» Given records
__________

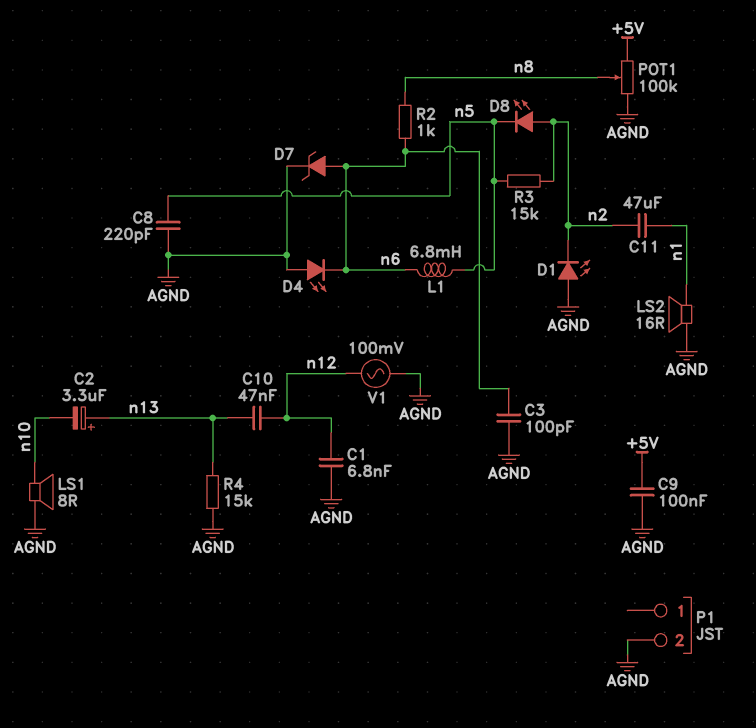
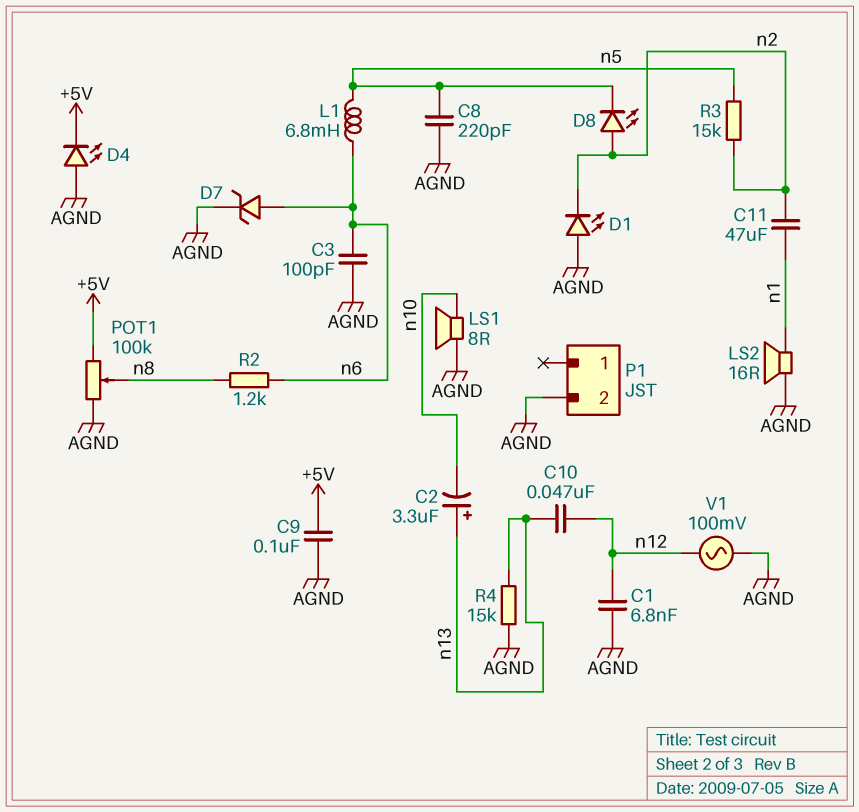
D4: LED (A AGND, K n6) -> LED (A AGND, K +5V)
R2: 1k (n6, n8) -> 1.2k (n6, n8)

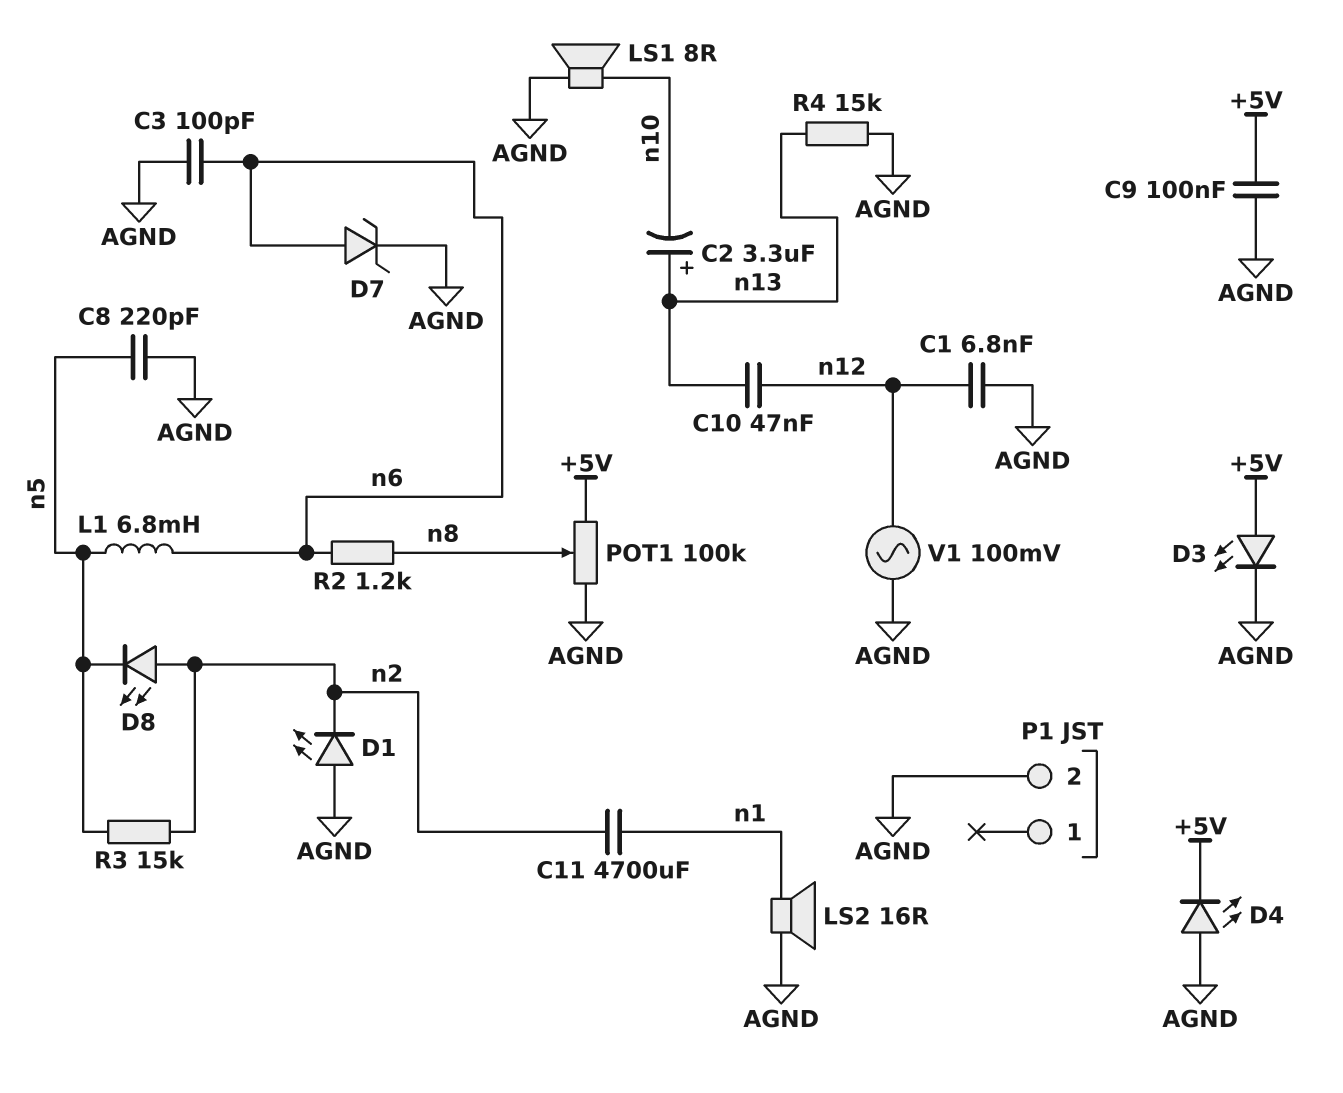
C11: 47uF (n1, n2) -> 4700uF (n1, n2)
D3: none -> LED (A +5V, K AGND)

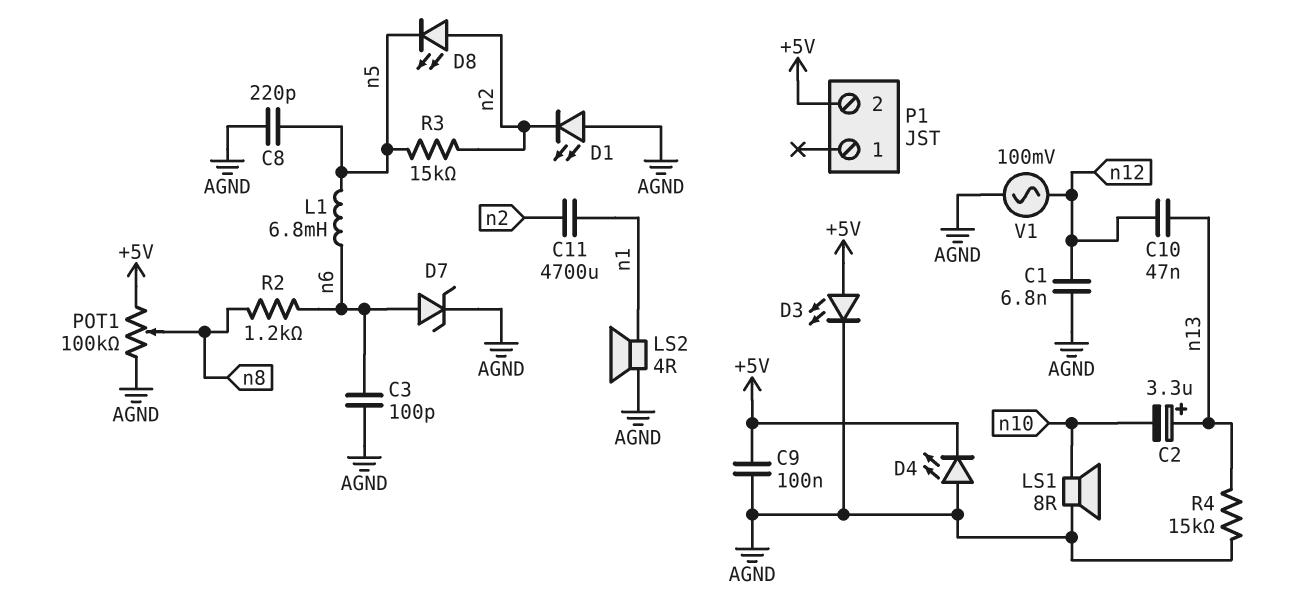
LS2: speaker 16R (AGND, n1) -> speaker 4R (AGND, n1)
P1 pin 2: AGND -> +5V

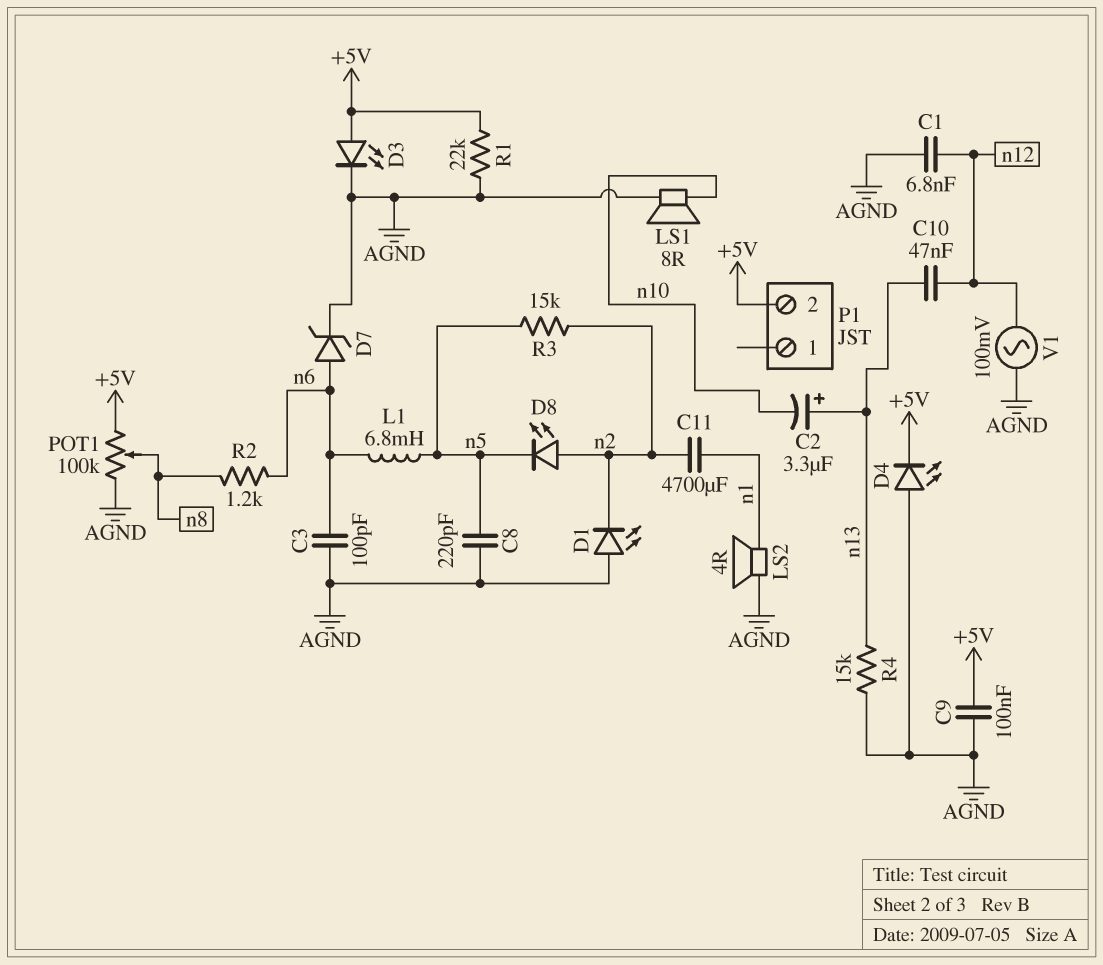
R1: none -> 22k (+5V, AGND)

__________

Each line in the data that holds the string "none" should be found and copied.

D3: none -> LED (A +5V, K AGND)
R1: none -> 22k (+5V, AGND)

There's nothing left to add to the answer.